§ Directions for this task
Take the records underneath and set them down exactly.

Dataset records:
┄┄┄┄┄┄┄┄┄┄┄┄┄┄┄┄┄┄┄┄

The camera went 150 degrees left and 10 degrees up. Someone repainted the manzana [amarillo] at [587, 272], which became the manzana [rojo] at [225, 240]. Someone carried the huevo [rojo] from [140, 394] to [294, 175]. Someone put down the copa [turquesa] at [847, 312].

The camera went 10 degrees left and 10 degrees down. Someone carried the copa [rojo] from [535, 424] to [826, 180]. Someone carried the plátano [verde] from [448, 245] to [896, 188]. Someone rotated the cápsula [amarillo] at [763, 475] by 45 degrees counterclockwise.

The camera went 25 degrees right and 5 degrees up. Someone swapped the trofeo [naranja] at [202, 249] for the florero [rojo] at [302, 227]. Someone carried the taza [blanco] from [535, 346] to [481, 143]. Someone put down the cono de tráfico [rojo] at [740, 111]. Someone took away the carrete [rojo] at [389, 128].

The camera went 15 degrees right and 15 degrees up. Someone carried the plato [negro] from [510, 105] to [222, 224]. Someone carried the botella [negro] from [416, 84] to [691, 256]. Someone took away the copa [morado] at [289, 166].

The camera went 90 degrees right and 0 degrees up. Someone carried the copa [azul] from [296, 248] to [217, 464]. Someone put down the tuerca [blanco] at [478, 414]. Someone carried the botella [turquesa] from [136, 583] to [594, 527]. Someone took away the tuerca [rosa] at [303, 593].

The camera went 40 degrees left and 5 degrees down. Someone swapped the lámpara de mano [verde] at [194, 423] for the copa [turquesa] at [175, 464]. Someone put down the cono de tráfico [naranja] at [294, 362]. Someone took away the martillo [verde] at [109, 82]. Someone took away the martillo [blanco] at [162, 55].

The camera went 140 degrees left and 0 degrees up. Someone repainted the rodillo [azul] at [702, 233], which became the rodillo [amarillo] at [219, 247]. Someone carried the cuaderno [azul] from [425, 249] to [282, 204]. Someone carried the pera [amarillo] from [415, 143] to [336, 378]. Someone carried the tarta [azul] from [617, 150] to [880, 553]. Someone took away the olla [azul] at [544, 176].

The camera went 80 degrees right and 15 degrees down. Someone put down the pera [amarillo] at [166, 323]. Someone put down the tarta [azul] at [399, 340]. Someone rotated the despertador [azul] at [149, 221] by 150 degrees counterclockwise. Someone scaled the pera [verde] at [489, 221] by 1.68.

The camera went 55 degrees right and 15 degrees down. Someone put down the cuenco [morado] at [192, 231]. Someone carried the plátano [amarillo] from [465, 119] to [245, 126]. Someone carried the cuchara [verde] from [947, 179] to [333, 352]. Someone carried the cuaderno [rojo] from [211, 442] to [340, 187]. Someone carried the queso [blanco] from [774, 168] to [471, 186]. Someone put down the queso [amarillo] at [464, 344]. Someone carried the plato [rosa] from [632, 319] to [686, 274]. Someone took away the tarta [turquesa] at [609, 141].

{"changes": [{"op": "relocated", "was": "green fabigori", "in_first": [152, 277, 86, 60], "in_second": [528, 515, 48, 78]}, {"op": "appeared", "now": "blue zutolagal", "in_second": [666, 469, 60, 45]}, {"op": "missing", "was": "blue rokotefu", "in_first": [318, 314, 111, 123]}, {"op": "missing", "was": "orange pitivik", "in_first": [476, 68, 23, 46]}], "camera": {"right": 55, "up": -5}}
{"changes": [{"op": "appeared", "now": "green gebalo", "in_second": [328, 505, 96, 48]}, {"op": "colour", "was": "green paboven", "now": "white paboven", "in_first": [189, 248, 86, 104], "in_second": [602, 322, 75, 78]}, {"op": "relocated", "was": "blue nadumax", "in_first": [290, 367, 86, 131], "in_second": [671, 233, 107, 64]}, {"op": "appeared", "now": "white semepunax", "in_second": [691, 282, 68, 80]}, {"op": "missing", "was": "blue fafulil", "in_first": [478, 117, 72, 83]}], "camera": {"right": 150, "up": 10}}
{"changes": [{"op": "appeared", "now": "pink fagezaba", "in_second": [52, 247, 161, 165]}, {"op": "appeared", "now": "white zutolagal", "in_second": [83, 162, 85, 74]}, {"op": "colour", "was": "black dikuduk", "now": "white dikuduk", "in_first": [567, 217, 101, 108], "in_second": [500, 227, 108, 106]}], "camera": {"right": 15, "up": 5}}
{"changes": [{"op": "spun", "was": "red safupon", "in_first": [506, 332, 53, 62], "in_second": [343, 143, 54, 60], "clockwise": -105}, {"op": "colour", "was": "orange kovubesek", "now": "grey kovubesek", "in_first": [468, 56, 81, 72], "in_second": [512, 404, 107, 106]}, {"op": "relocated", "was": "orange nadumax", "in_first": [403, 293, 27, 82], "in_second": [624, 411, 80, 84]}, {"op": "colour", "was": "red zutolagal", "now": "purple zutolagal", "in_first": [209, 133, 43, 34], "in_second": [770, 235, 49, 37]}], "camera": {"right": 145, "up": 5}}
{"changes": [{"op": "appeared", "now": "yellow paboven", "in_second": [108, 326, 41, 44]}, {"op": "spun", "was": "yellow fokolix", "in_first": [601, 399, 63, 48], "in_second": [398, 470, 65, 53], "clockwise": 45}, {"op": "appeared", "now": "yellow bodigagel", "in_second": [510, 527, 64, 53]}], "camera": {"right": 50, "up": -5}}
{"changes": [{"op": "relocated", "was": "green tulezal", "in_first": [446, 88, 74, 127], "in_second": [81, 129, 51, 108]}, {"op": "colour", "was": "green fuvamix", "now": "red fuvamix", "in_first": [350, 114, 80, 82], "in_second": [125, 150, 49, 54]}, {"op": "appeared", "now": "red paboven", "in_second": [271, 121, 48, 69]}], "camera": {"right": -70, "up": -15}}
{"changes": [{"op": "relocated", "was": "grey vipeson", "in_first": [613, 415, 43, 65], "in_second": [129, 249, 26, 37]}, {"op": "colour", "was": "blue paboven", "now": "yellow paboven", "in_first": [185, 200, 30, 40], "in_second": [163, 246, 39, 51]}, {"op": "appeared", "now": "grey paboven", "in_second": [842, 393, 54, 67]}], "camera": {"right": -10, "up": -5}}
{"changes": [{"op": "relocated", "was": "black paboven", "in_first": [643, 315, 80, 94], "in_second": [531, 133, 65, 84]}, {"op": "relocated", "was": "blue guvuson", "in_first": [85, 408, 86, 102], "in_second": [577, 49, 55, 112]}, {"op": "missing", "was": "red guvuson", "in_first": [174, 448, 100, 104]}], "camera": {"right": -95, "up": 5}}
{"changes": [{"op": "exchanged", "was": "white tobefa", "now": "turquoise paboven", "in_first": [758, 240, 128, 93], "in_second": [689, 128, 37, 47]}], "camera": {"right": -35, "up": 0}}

┄┄┄┄┄┄┄┄┄┄┄┄┄┄┄┄┄┄┄┄

§ Answer to the problem
The camera went 150 degrees left and 10 degrees up. Someone repainted the manzana [amarillo] at [587, 272], which became the manzana [rojo] at [225, 240]. Someone carried the huevo [rojo] from [140, 394] to [294, 175]. Someone put down the copa [turquesa] at [847, 312].

The camera went 10 degrees left and 10 degrees down. Someone carried the copa [rojo] from [535, 424] to [826, 180]. Someone carried the plátano [verde] from [448, 245] to [896, 188]. Someone rotated the cápsula [amarillo] at [763, 475] by 45 degrees counterclockwise.

The camera went 25 degrees right and 5 degrees up. Someone swapped the trofeo [naranja] at [202, 249] for the florero [rojo] at [302, 227]. Someone carried the taza [blanco] from [535, 346] to [481, 143]. Someone put down the cono de tráfico [rojo] at [740, 111]. Someone took away the carrete [rojo] at [389, 128].

The camera went 15 degrees right and 15 degrees up. Someone carried the plato [negro] from [510, 105] to [222, 224]. Someone carried the botella [negro] from [416, 84] to [691, 256]. Someone took away the copa [morado] at [289, 166].

The camera went 90 degrees right and 0 degrees up. Someone carried the copa [azul] from [296, 248] to [217, 464]. Someone put down the tuerca [blanco] at [478, 414]. Someone carried the botella [turquesa] from [136, 583] to [594, 527]. Someone took away the tuerca [rosa] at [303, 593].

The camera went 40 degrees left and 5 degrees down. Someone swapped the lámpara de mano [verde] at [194, 423] for the copa [turquesa] at [175, 464]. Someone put down the cono de tráfico [naranja] at [294, 362]. Someone took away the martillo [verde] at [109, 82]. Someone took away the martillo [blanco] at [162, 55].

The camera went 140 degrees left and 0 degrees up. Someone repainted the rodillo [azul] at [702, 233], which became the rodillo [amarillo] at [219, 247]. Someone carried the cuaderno [azul] from [425, 249] to [282, 204]. Someone carried the pera [amarillo] from [415, 143] to [336, 378]. Someone carried the tarta [azul] from [617, 150] to [880, 553]. Someone took away the olla [azul] at [544, 176].

The camera went 80 degrees right and 15 degrees down. Someone put down the pera [amarillo] at [166, 323]. Someone put down the tarta [azul] at [399, 340]. Someone rotated the despertador [azul] at [149, 221] by 150 degrees counterclockwise. Someone scaled the pera [verde] at [489, 221] by 1.68.

The camera went 55 degrees right and 15 degrees down. Someone put down the cuenco [morado] at [192, 231]. Someone carried the plátano [amarillo] from [465, 119] to [245, 126]. Someone carried the cuchara [verde] from [947, 179] to [333, 352]. Someone carried the cuaderno [rojo] from [211, 442] to [340, 187]. Someone carried the queso [blanco] from [774, 168] to [471, 186]. Someone put down the queso [amarillo] at [464, 344]. Someone carried the plato [rosa] from [632, 319] to [686, 274]. Someone took away the tarta [turquesa] at [609, 141].

{"changes": [{"op": "relocated", "was": "green fabigori", "in_first": [152, 277, 86, 60], "in_second": [528, 515, 48, 78]}, {"op": "appeared", "now": "blue zutolagal", "in_second": [666, 469, 60, 45]}, {"op": "missing", "was": "blue rokotefu", "in_first": [318, 314, 111, 123]}, {"op": "missing", "was": "orange pitivik", "in_first": [476, 68, 23, 46]}], "camera": {"right": 55, "up": -5}}
{"changes": [{"op": "appeared", "now": "green gebalo", "in_second": [328, 505, 96, 48]}, {"op": "colour", "was": "green paboven", "now": "white paboven", "in_first": [189, 248, 86, 104], "in_second": [602, 322, 75, 78]}, {"op": "relocated", "was": "blue nadumax", "in_first": [290, 367, 86, 131], "in_second": [671, 233, 107, 64]}, {"op": "appeared", "now": "white semepunax", "in_second": [691, 282, 68, 80]}, {"op": "missing", "was": "blue fafulil", "in_first": [478, 117, 72, 83]}], "camera": {"right": 150, "up": 10}}
{"changes": [{"op": "appeared", "now": "pink fagezaba", "in_second": [52, 247, 161, 165]}, {"op": "appeared", "now": "white zutolagal", "in_second": [83, 162, 85, 74]}, {"op": "colour", "was": "black dikuduk", "now": "white dikuduk", "in_first": [567, 217, 101, 108], "in_second": [500, 227, 108, 106]}], "camera": {"right": 15, "up": 5}}
{"changes": [{"op": "spun", "was": "red safupon", "in_first": [506, 332, 53, 62], "in_second": [343, 143, 54, 60], "clockwise": -105}, {"op": "colour", "was": "orange kovubesek", "now": "grey kovubesek", "in_first": [468, 56, 81, 72], "in_second": [512, 404, 107, 106]}, {"op": "relocated", "was": "orange nadumax", "in_first": [403, 293, 27, 82], "in_second": [624, 411, 80, 84]}, {"op": "colour", "was": "red zutolagal", "now": "purple zutolagal", "in_first": [209, 133, 43, 34], "in_second": [770, 235, 49, 37]}], "camera": {"right": 145, "up": 5}}
{"changes": [{"op": "appeared", "now": "yellow paboven", "in_second": [108, 326, 41, 44]}, {"op": "spun", "was": "yellow fokolix", "in_first": [601, 399, 63, 48], "in_second": [398, 470, 65, 53], "clockwise": 45}, {"op": "appeared", "now": "yellow bodigagel", "in_second": [510, 527, 64, 53]}], "camera": {"right": 50, "up": -5}}
{"changes": [{"op": "relocated", "was": "green tulezal", "in_first": [446, 88, 74, 127], "in_second": [81, 129, 51, 108]}, {"op": "colour", "was": "green fuvamix", "now": "red fuvamix", "in_first": [350, 114, 80, 82], "in_second": [125, 150, 49, 54]}, {"op": "appeared", "now": "red paboven", "in_second": [271, 121, 48, 69]}], "camera": {"right": -70, "up": -15}}
{"changes": [{"op": "relocated", "was": "grey vipeson", "in_first": [613, 415, 43, 65], "in_second": [129, 249, 26, 37]}, {"op": "colour", "was": "blue paboven", "now": "yellow paboven", "in_first": [185, 200, 30, 40], "in_second": [163, 246, 39, 51]}, {"op": "appeared", "now": "grey paboven", "in_second": [842, 393, 54, 67]}], "camera": {"right": -10, "up": -5}}
{"changes": [{"op": "relocated", "was": "black paboven", "in_first": [643, 315, 80, 94], "in_second": [531, 133, 65, 84]}, {"op": "relocated", "was": "blue guvuson", "in_first": [85, 408, 86, 102], "in_second": [577, 49, 55, 112]}, {"op": "missing", "was": "red guvuson", "in_first": [174, 448, 100, 104]}], "camera": {"right": -95, "up": 5}}
{"changes": [{"op": "exchanged", "was": "white tobefa", "now": "turquoise paboven", "in_first": [758, 240, 128, 93], "in_second": [689, 128, 37, 47]}], "camera": {"right": -35, "up": 0}}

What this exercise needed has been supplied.